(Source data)
======
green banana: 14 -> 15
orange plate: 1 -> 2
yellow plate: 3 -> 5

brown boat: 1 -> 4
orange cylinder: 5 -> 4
======
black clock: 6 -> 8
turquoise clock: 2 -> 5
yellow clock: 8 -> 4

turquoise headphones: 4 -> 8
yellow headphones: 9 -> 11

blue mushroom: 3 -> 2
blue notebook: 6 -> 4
======
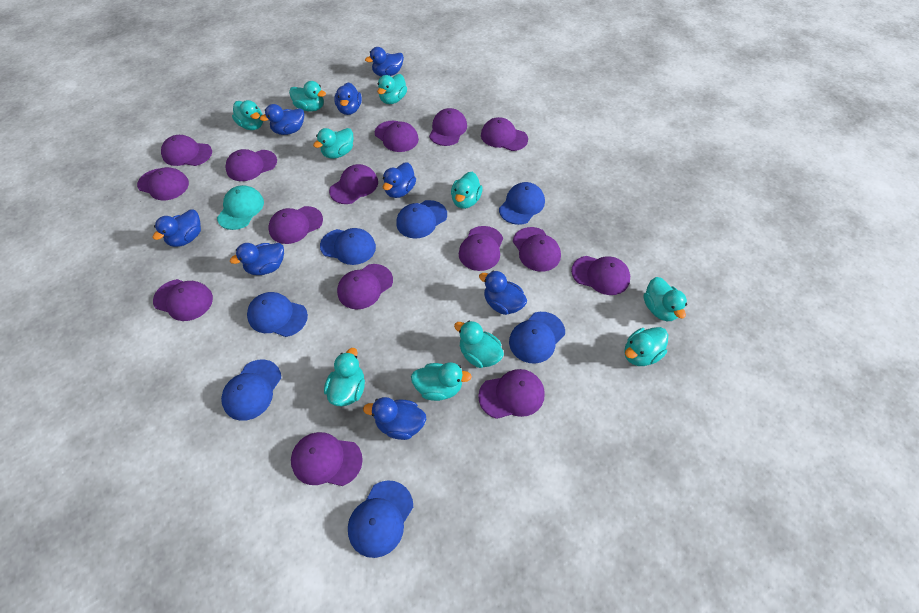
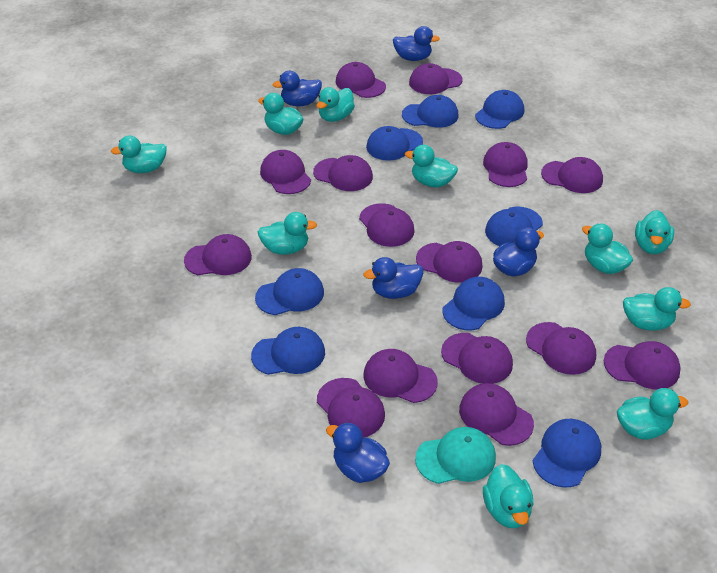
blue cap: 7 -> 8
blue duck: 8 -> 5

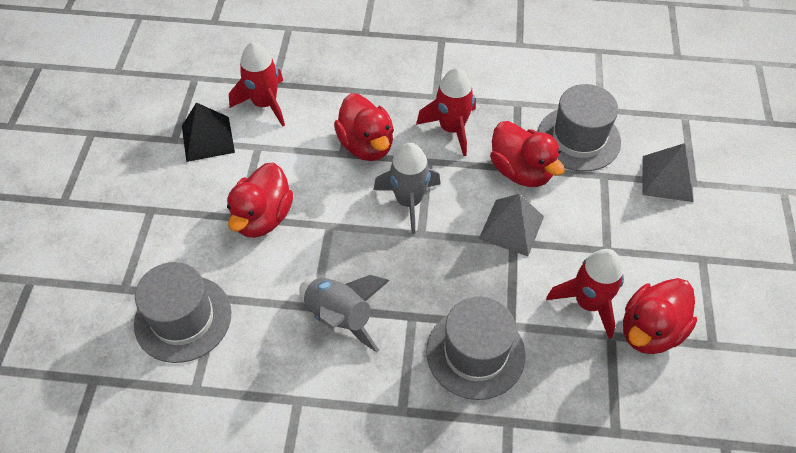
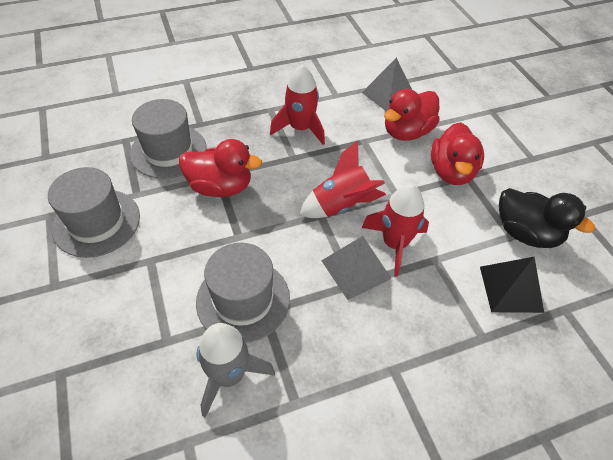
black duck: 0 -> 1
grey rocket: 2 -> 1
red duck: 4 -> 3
======
**PROBLEM STATEMENT**
Please give an exact copy of the lines above, beginning with the line containing "green banana: 14 -> 15" and running through the line containing "orange cylinder: 5 -> 4", and of no other lines.

**OUTPUT**
green banana: 14 -> 15
orange plate: 1 -> 2
yellow plate: 3 -> 5

brown boat: 1 -> 4
orange cylinder: 5 -> 4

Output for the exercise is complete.